#### [Exercise directions]
Would you copy each line of the data below that has "yellow"?
======== Information supplied
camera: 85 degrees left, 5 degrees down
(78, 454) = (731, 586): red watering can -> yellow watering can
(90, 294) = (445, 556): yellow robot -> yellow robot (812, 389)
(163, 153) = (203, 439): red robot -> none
================
======== Information supplied
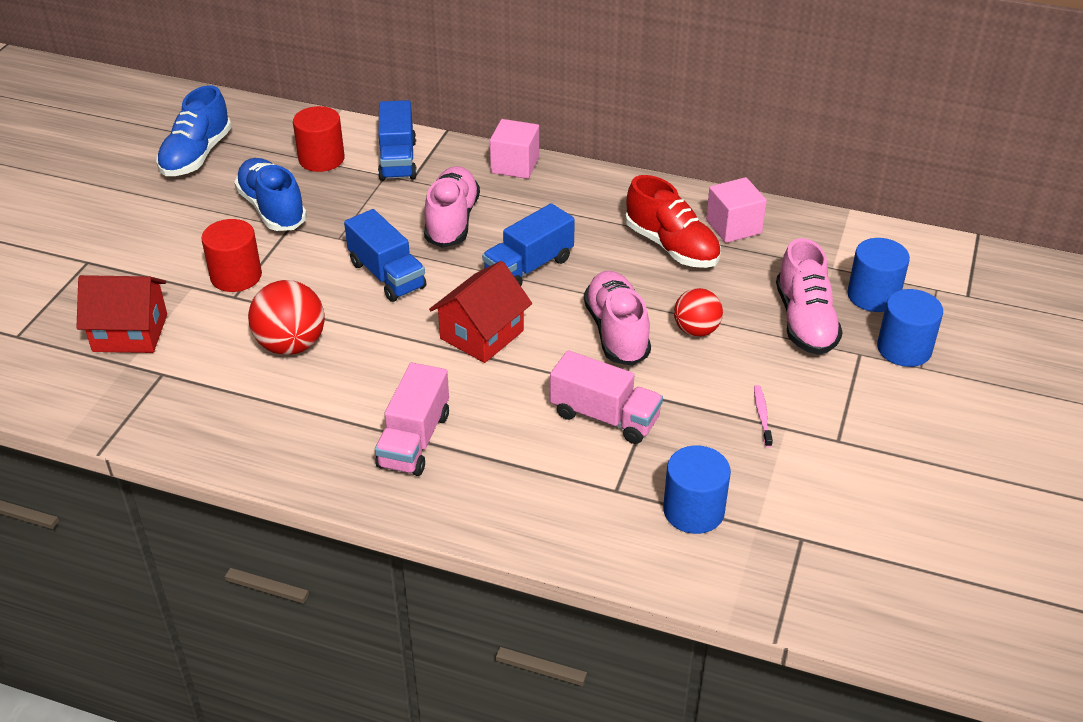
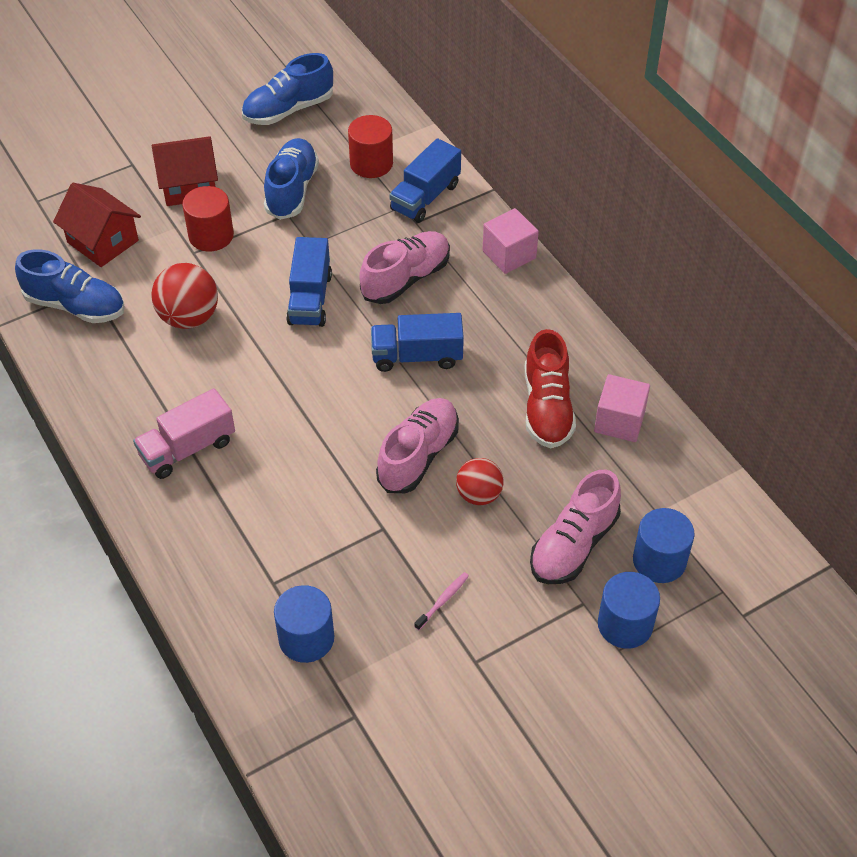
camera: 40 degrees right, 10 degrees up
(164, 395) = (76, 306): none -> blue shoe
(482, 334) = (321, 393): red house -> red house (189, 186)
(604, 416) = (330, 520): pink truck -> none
================
======== Information supplied
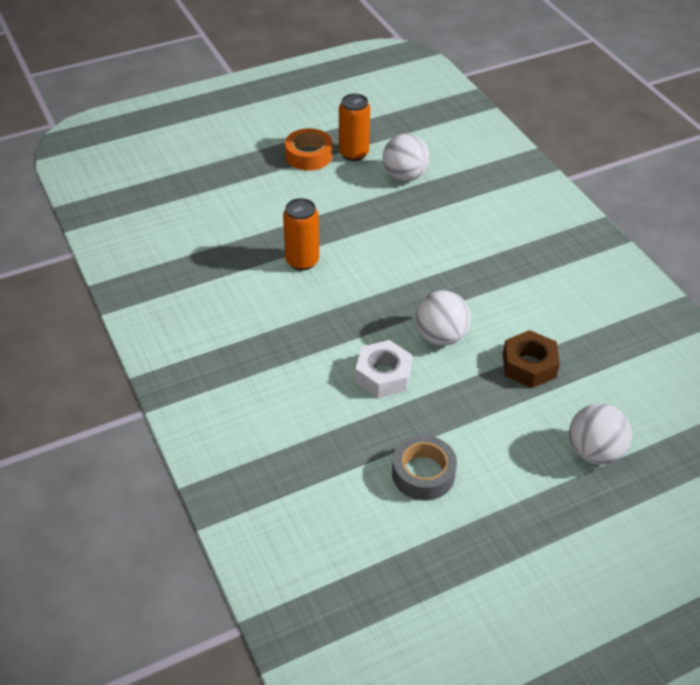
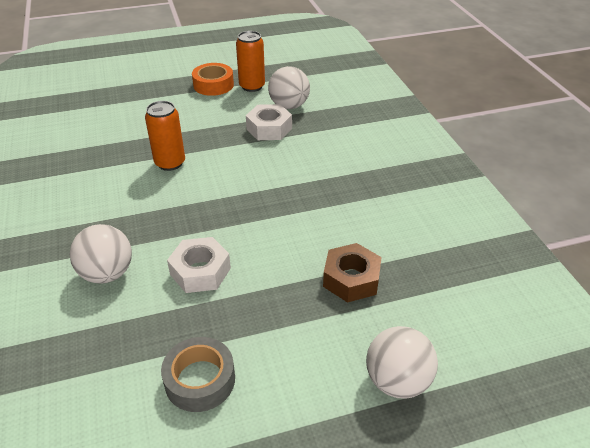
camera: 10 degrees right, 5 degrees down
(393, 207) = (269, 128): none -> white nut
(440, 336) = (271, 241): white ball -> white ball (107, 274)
================
#### [Output below]
(78, 454) = (731, 586): red watering can -> yellow watering can
(90, 294) = (445, 556): yellow robot -> yellow robot (812, 389)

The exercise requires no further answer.